* _WORK REQUIRED_: Output exactly the lines from the one containing "R23: 20k (NET6, VS) -> none" through the final line of the entries below, both included, and skip the pictures.

* _DATA FOR ANALYSIS_:
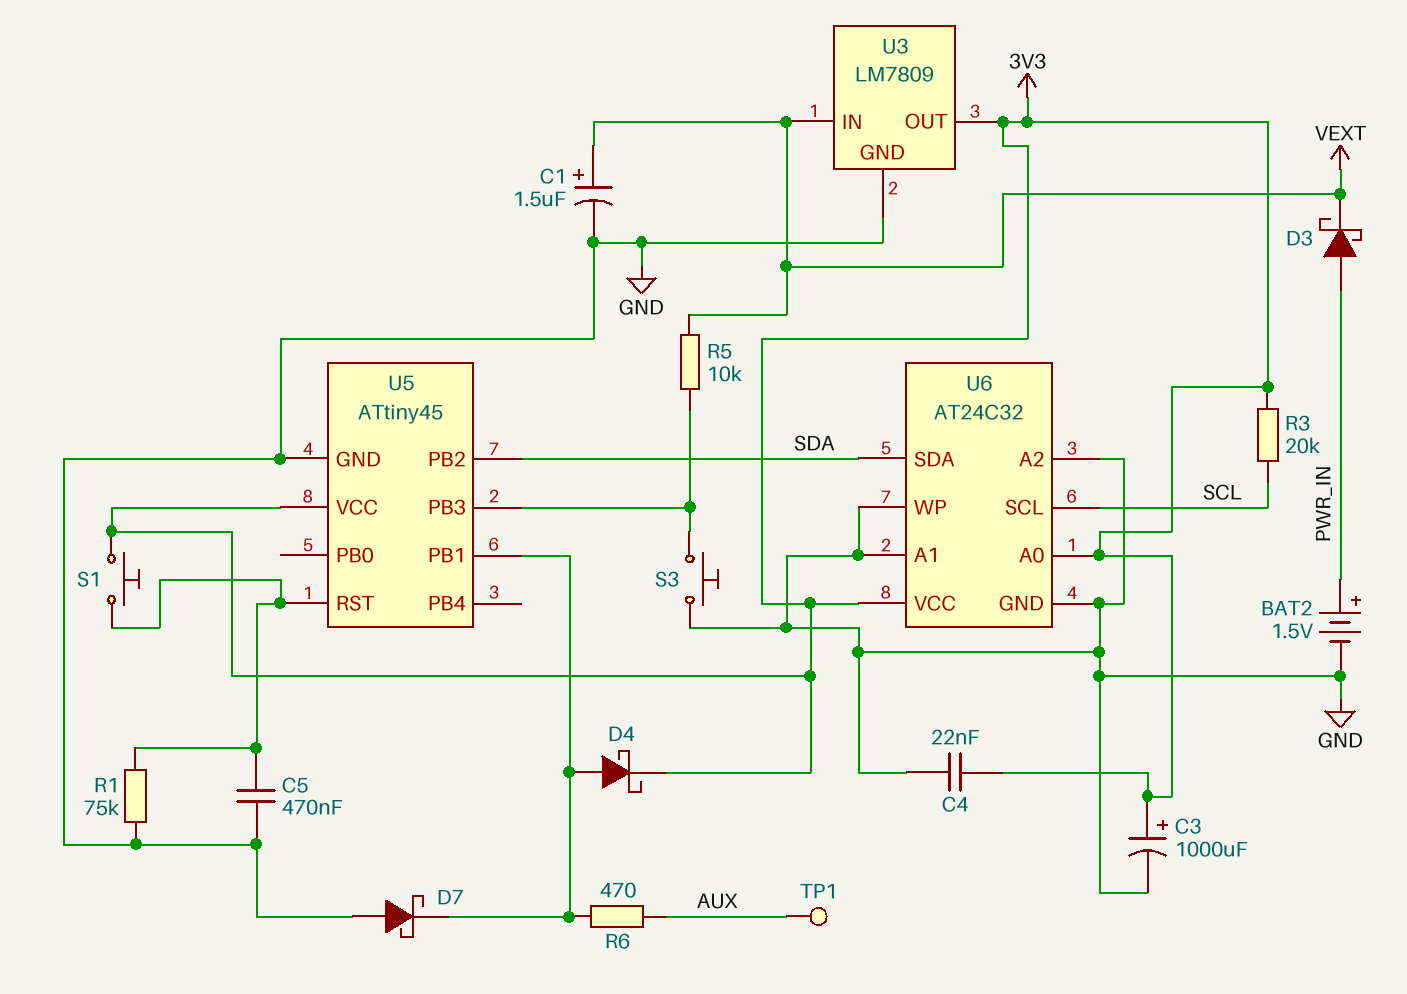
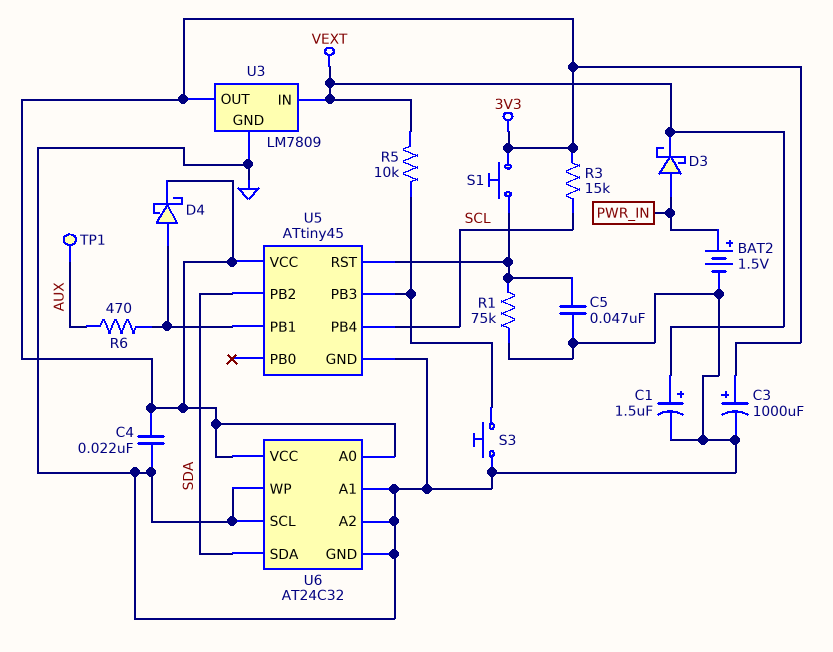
C5: 470nF (GND, U5/RST) -> 47nF (GND, U5/RST)
D7: schottky (A GND, K U5/PB1) -> none
R3: 20k (3V3, SCL) -> 15k (3V3, SCL)
U5 pin PB4: none -> SCL
U6 pin SCL: SCL -> GND

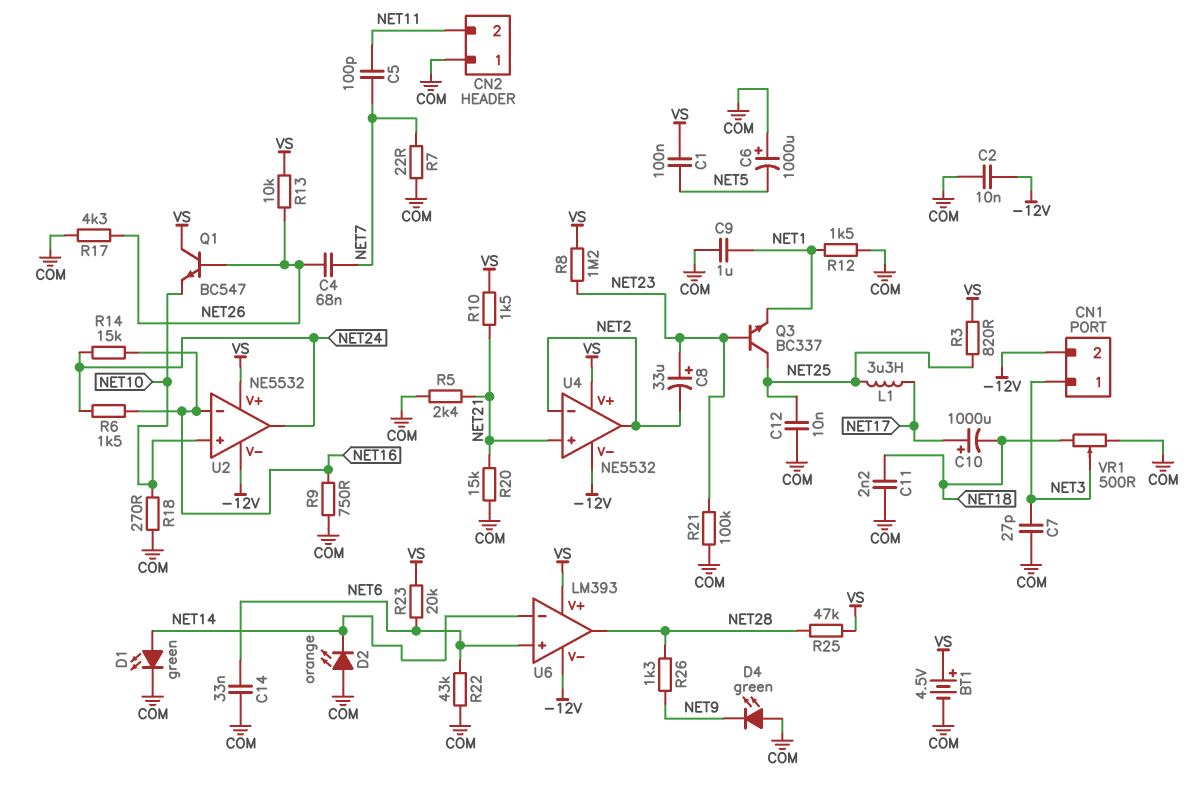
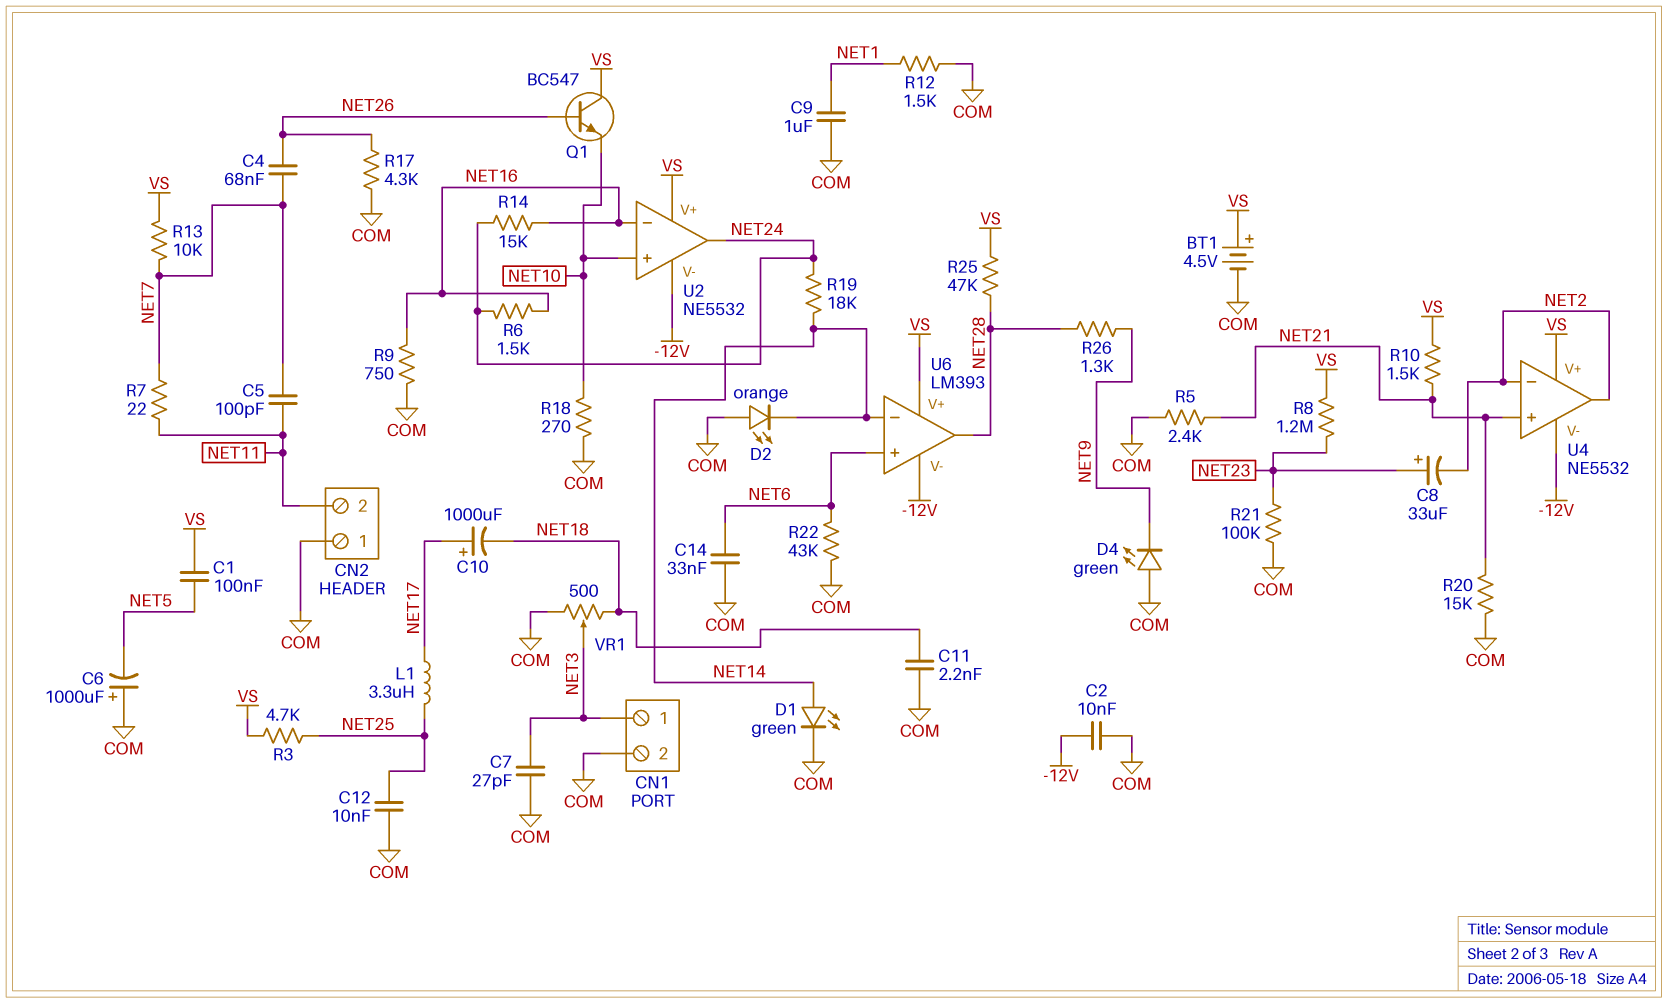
CN1 pin 2: -12V -> COM
Q3: NPN BC337 (B NET23, C NET25, E NET1) -> none
R3: 820 (NET25, VS) -> 4.7k (NET25, VS)
R7: 22 (COM, NET7) -> 22 (NET7, NET11)
R13: 10k (NET26, VS) -> 10k (NET7, VS)
R19: none -> 18k (NET14, NET24)
R23: 20k (NET6, VS) -> none

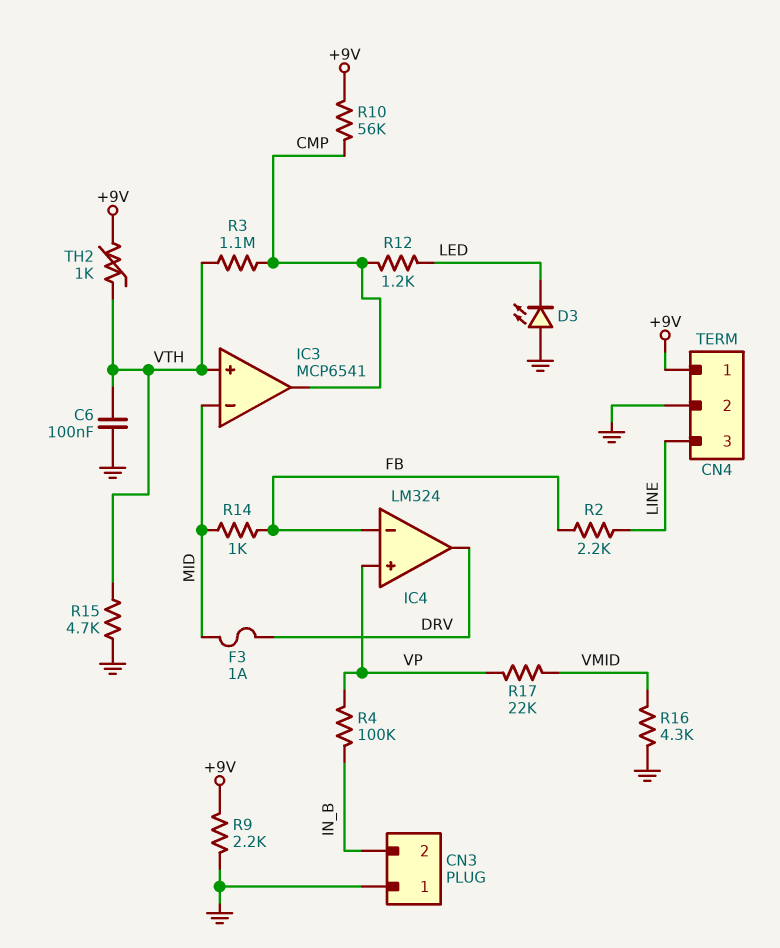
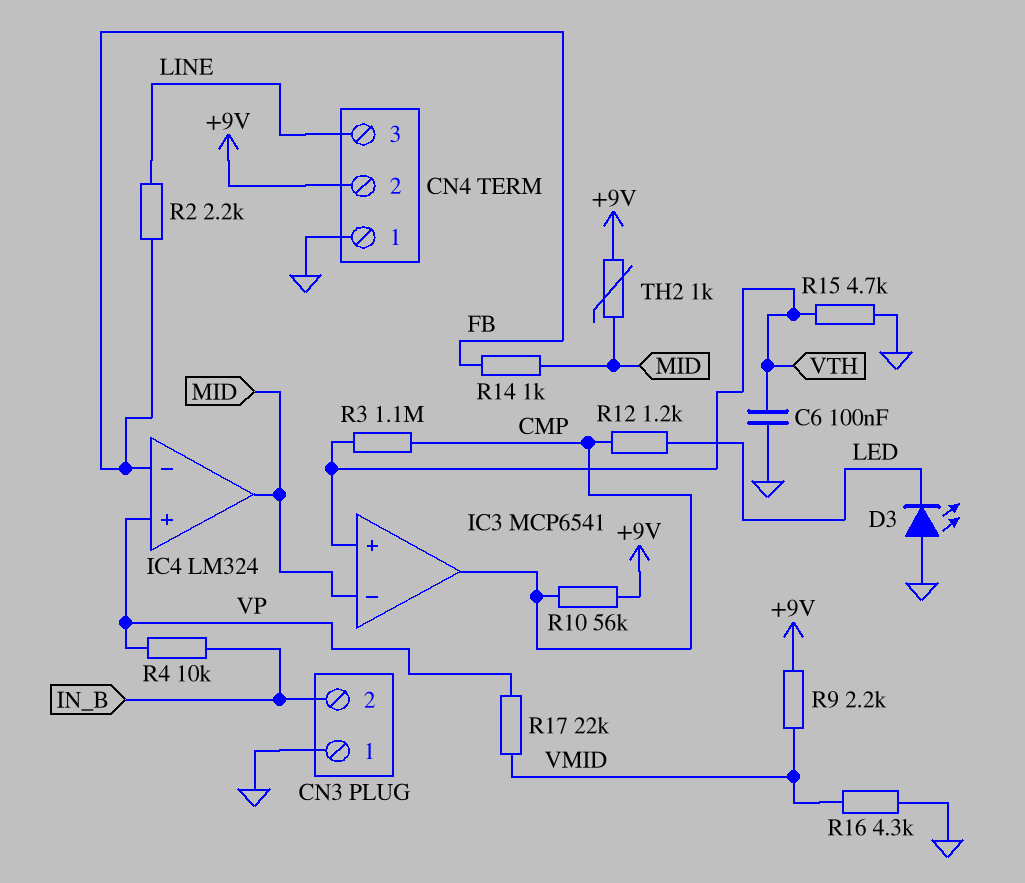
CN4 pin 1: +9V -> GND
CN4 pin 2: GND -> +9V
F3: 1A (DRV, MID) -> none
IC4 pin out: DRV -> MID
R4: 100k (IN_B, VP) -> 10k (IN_B, VP)
R9: 2.2k (+9V, GND) -> 2.2k (+9V, VMID)
TH2: 1k (+9V, VTH) -> 1k (+9V, MID)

* _RESPONSE_:
R23: 20k (NET6, VS) -> none

CN4 pin 1: +9V -> GND
CN4 pin 2: GND -> +9V
F3: 1A (DRV, MID) -> none
IC4 pin out: DRV -> MID
R4: 100k (IN_B, VP) -> 10k (IN_B, VP)
R9: 2.2k (+9V, GND) -> 2.2k (+9V, VMID)
TH2: 1k (+9V, VTH) -> 1k (+9V, MID)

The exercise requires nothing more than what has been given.